(Data shown begins)

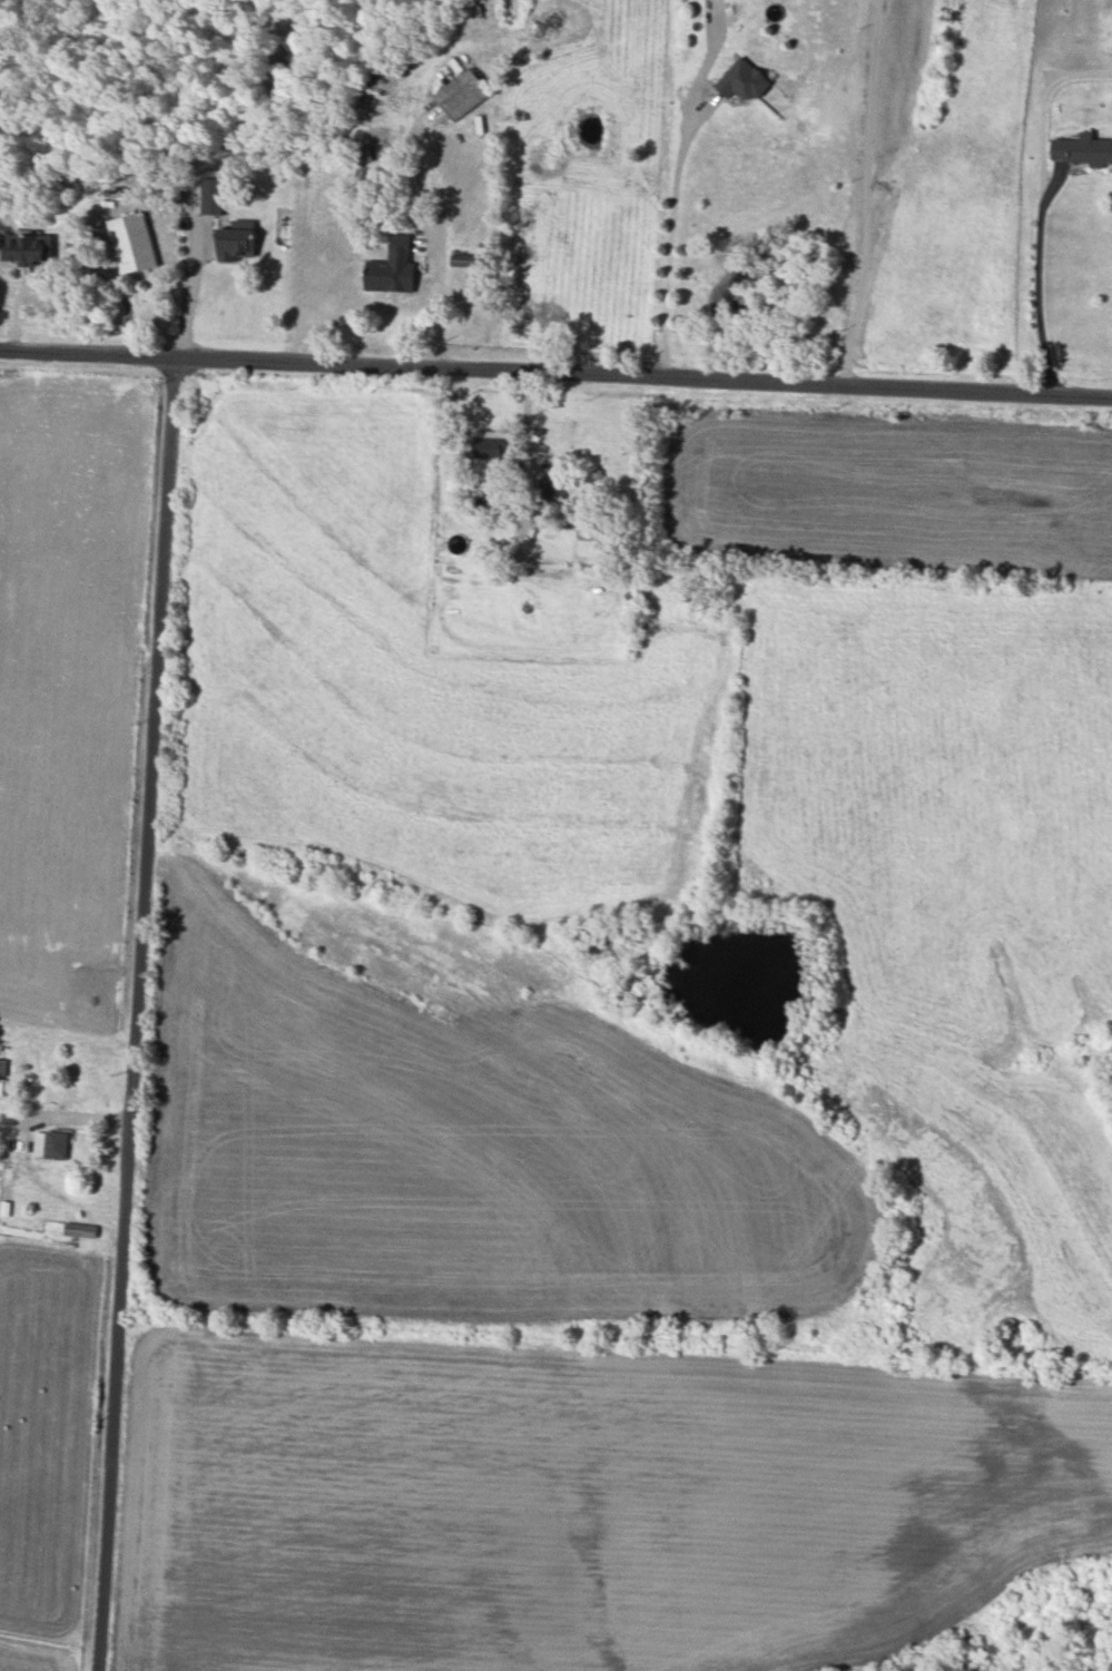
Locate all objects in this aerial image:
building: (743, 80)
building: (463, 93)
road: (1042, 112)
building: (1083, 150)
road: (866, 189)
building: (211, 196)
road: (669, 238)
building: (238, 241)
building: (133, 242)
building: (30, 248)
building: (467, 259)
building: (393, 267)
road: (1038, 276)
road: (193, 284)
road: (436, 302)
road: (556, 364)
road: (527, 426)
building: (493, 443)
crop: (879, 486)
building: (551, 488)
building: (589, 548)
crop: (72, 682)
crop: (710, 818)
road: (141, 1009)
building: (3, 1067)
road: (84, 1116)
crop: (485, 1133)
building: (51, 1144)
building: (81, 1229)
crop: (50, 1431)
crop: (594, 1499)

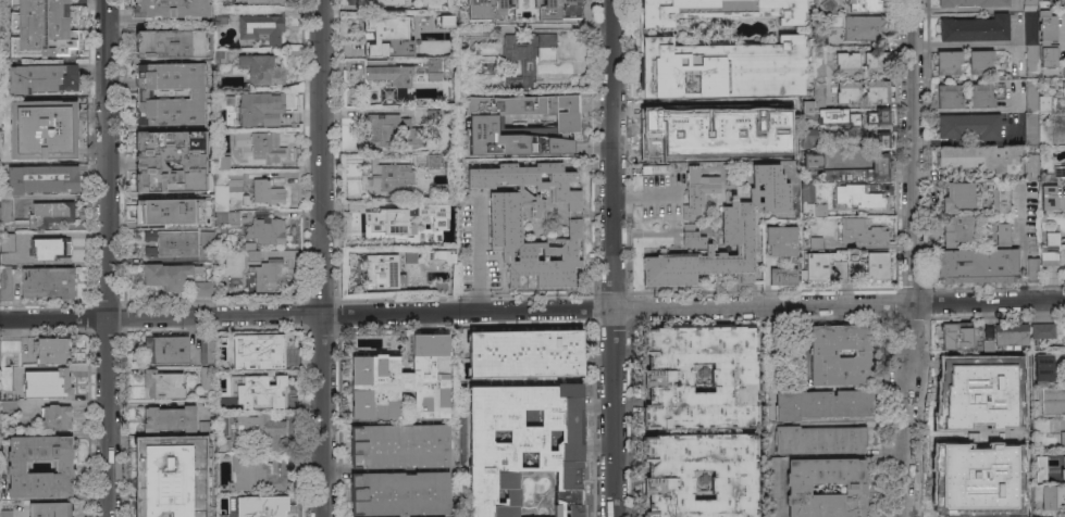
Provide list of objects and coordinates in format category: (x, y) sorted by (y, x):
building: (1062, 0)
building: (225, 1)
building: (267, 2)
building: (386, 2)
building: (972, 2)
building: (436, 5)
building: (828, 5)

(Data shown ends)

> [Problem requirements]: Give exactly, and nothing besides, the lines from the one in which "Provide list of" occurs through the end of the records.

> [Result for this exercise]:
Provide list of objects and coordinates in format category: (x, y) sorted by (y, x):
building: (1062, 0)
building: (225, 1)
building: (267, 2)
building: (386, 2)
building: (972, 2)
building: (436, 5)
building: (828, 5)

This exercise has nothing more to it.